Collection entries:
Content starts
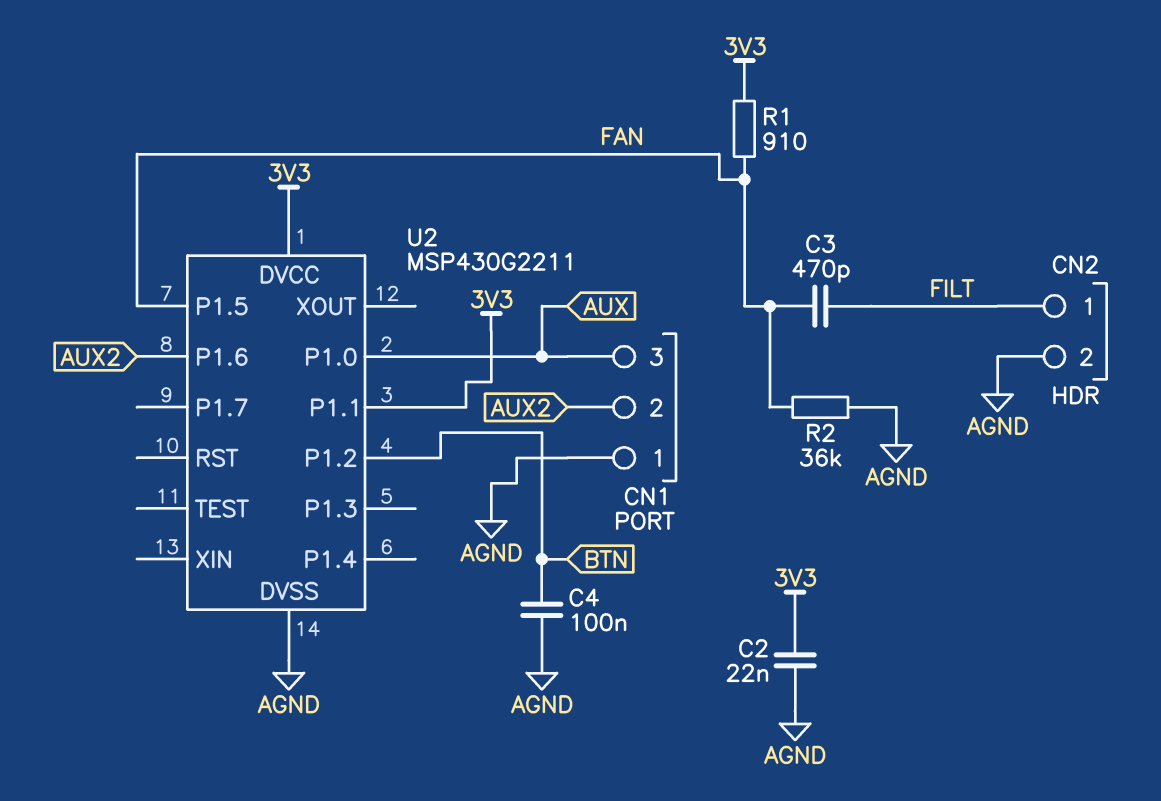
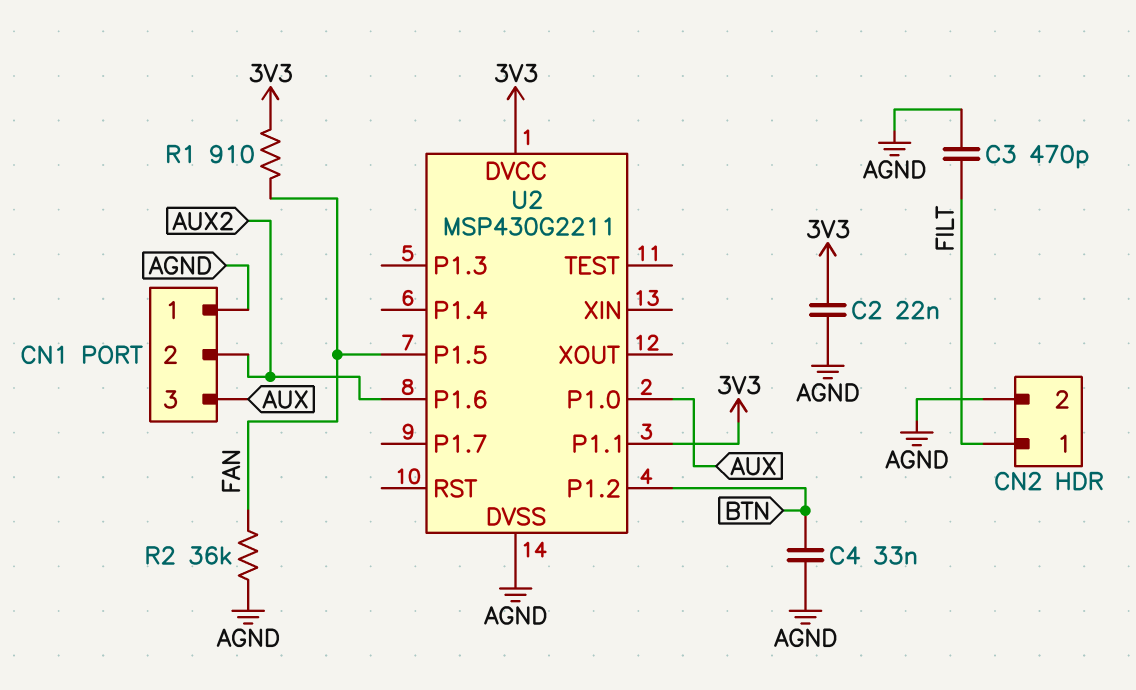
C3: 470pF (FAN, FILT) -> 470pF (AGND, FILT)
C4: 100nF (AGND, BTN) -> 33nF (AGND, BTN)

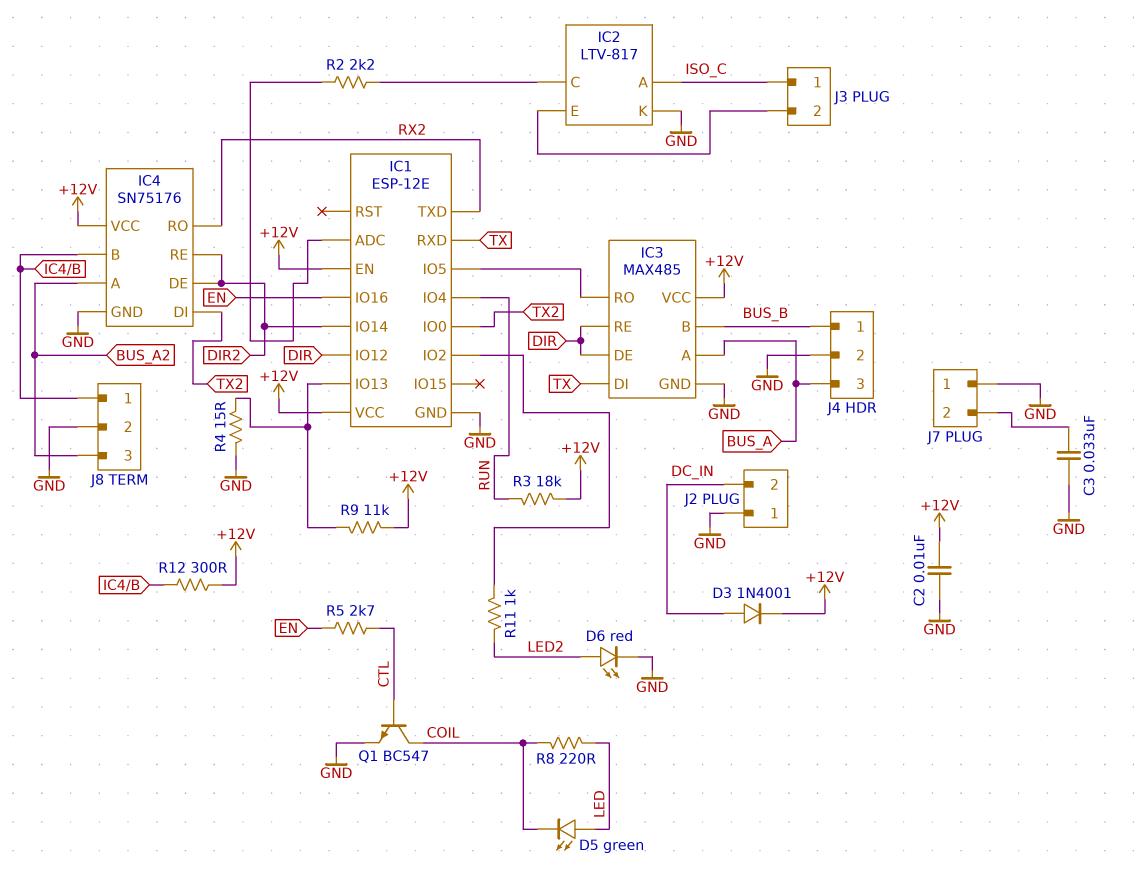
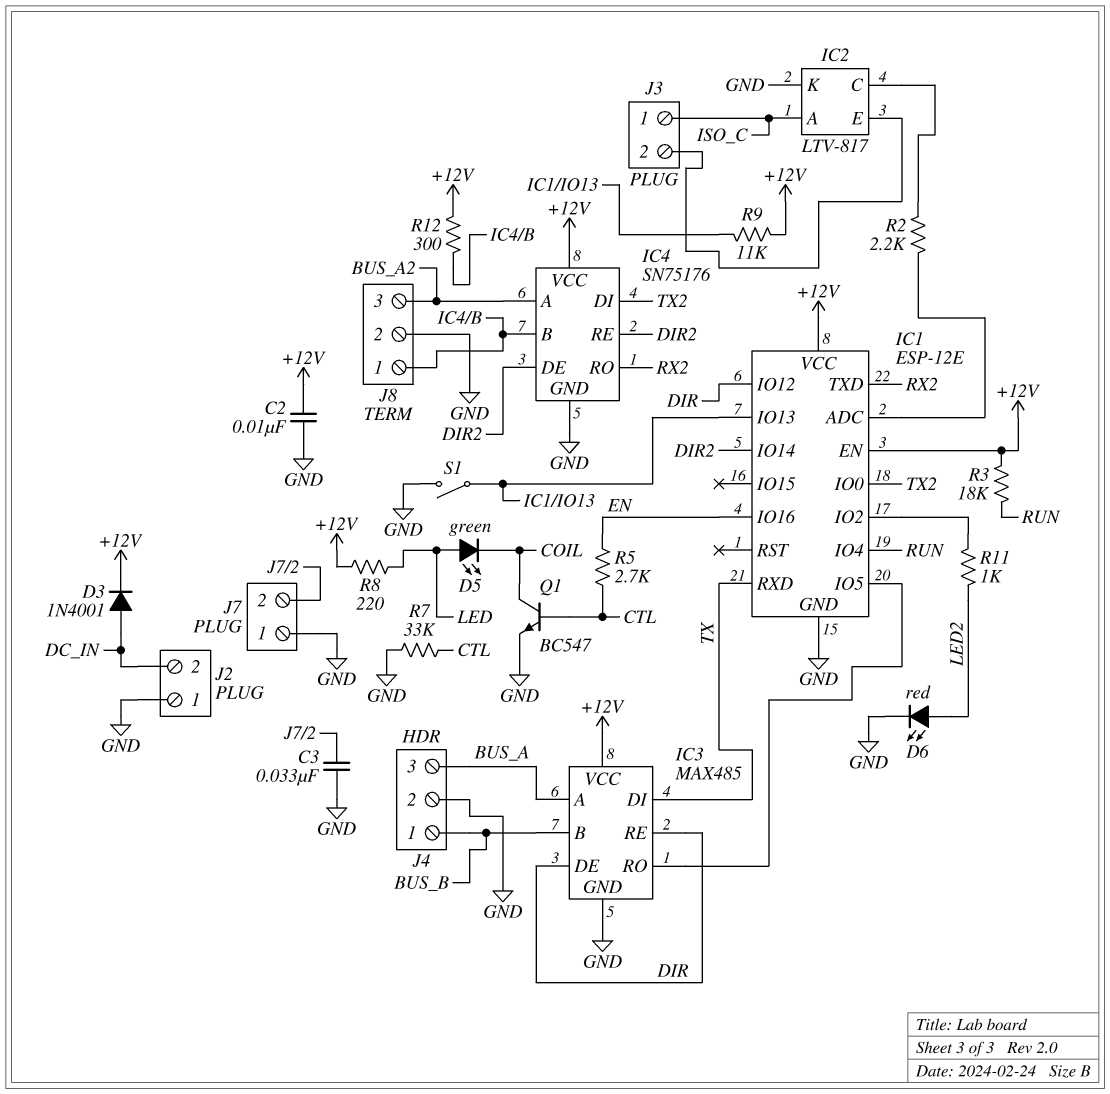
R4: 15 (GND, IC1/IO13) -> none
R7: none -> 33k (CTL, GND)
R8: 220 (COIL, LED) -> 220 (+12V, LED)
S1: none -> switch (GND, IC1/IO13)

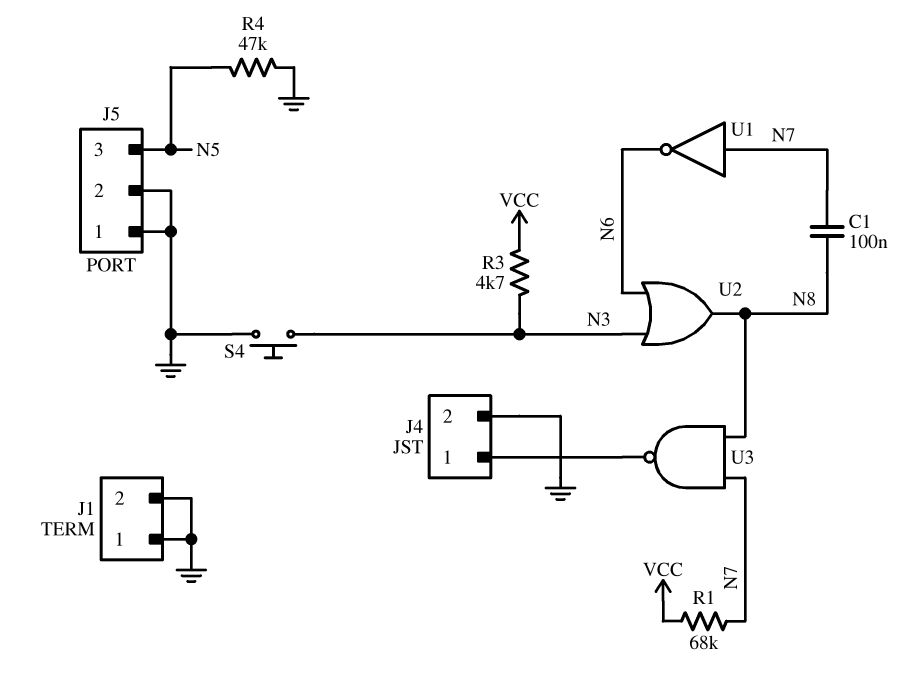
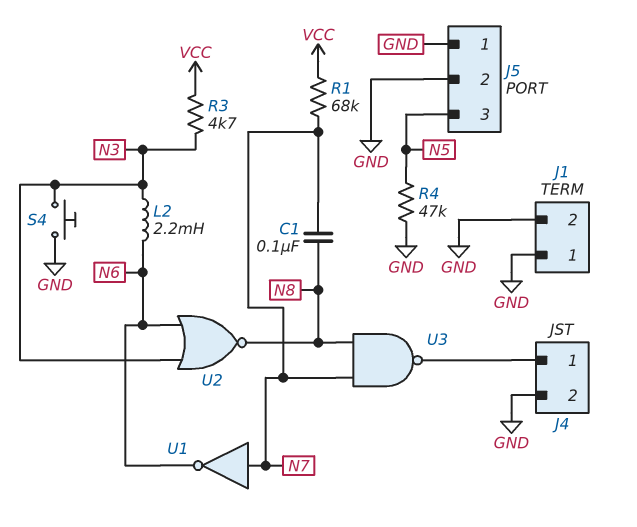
L2: none -> 2.2mH (N3, N6)
U2: OR (in N3, in N6, out N8) -> NOR (in N3, in N6, out N8)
Content ends
**Instructions to follow**
The records above should be returned exactly, with only their pictures held back.

**Exercise answer**
C3: 470pF (FAN, FILT) -> 470pF (AGND, FILT)
C4: 100nF (AGND, BTN) -> 33nF (AGND, BTN)

R4: 15 (GND, IC1/IO13) -> none
R7: none -> 33k (CTL, GND)
R8: 220 (COIL, LED) -> 220 (+12V, LED)
S1: none -> switch (GND, IC1/IO13)

L2: none -> 2.2mH (N3, N6)
U2: OR (in N3, in N6, out N8) -> NOR (in N3, in N6, out N8)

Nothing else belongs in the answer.